→ Directions for this task: Please render the records as a JSON list of strings, starting with the line that contains "Ben: 2:36 -> 6:36" and going on through the line that contains "Esra: 5:52 -> none", both included. Give one string per line, skip blank lines, and leave out all other lines.

— Start Entries supplied —

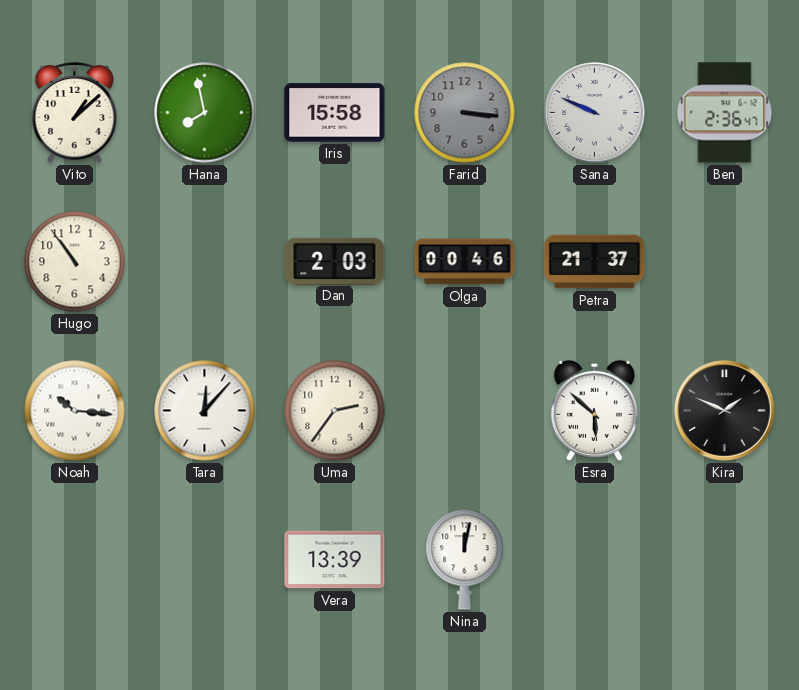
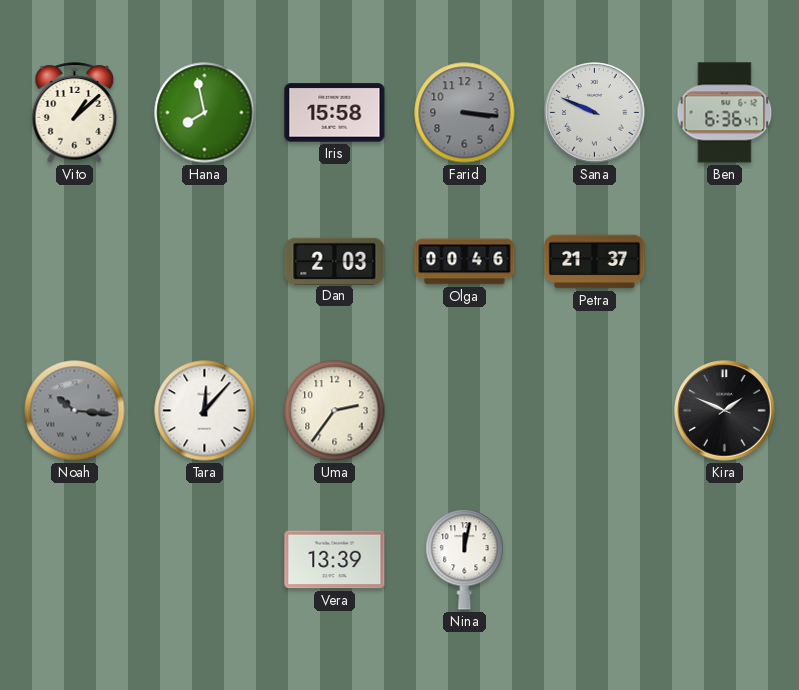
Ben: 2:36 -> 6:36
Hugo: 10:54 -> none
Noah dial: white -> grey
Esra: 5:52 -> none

— End Entries supplied —
— Start Entries supplied —

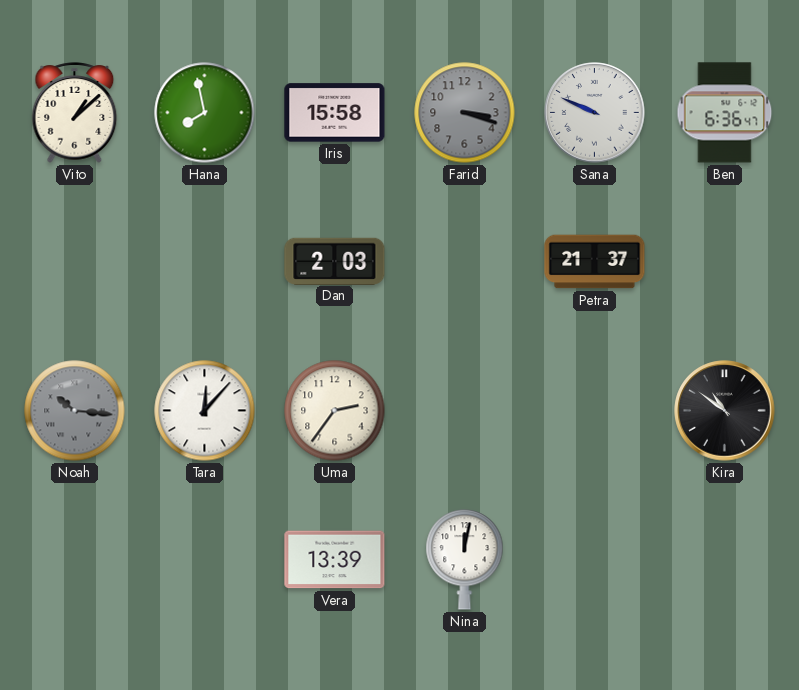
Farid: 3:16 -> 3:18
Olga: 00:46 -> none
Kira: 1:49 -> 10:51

— End Entries supplied —

→ Answer for this exercise:
[
  "Ben: 2:36 -> 6:36",
  "Hugo: 10:54 -> none",
  "Noah dial: white -> grey",
  "Esra: 5:52 -> none"
]